THE DATA below:

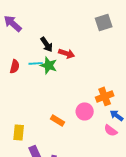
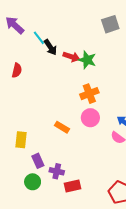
cyan line: (36, 63) -> (39, 38), moved, turned 56
green star: (49, 65) -> (87, 60), moved
orange cross: (105, 96) -> (89, 94), moved

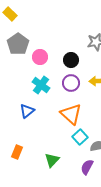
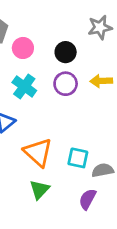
orange triangle: (71, 114) -> (38, 152), moved
cyan square: (80, 137) -> (78, 158), turned -35

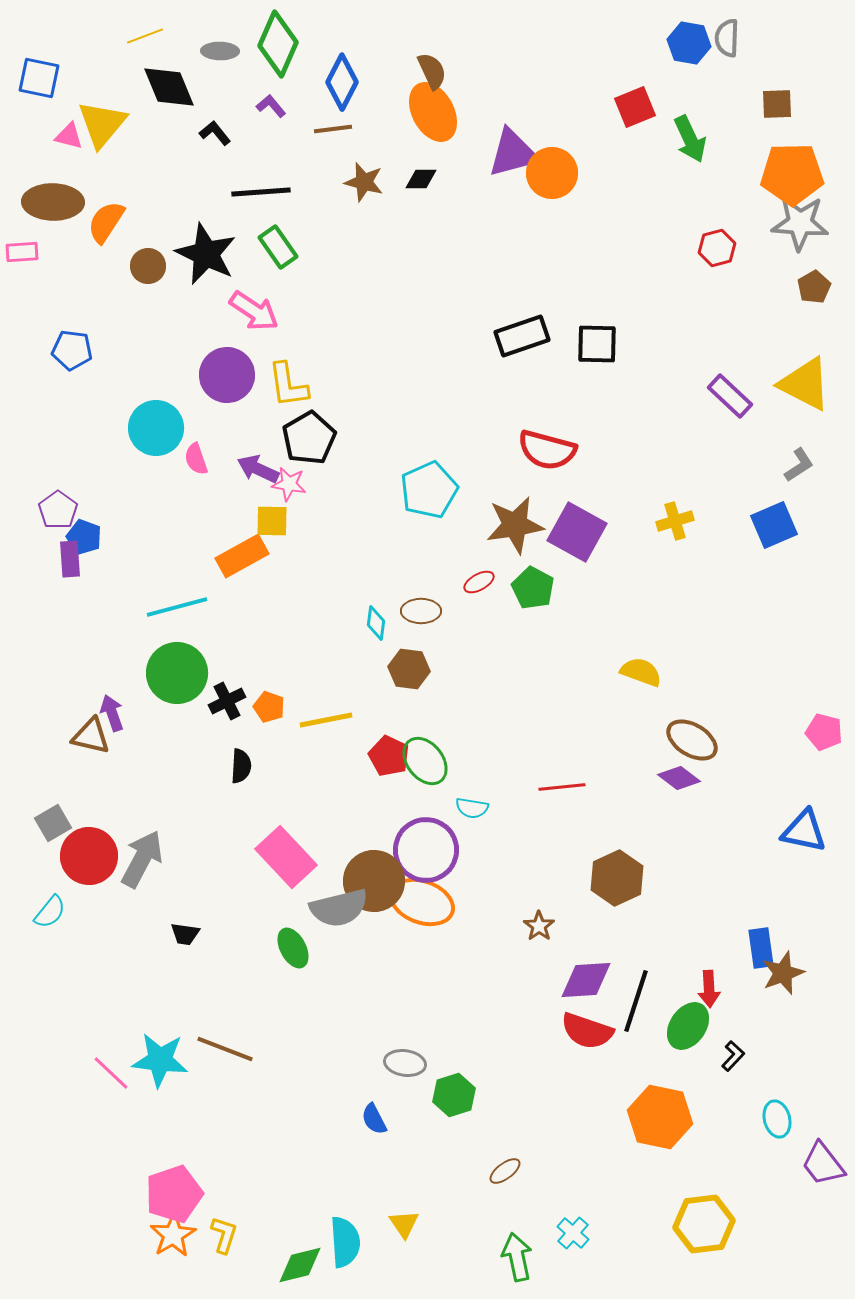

End of THE DATA.

--- WHAT THE TASK REQUIRES ---
Output, exactly and only, the lines beginning with the one that contains "orange triangle: (71, 114)" and ending at the last line of the records above. Drop the pictures.

--- YOUR SOLUTION ---
orange triangle: (71, 114) -> (38, 152), moved
cyan square: (80, 137) -> (78, 158), turned -35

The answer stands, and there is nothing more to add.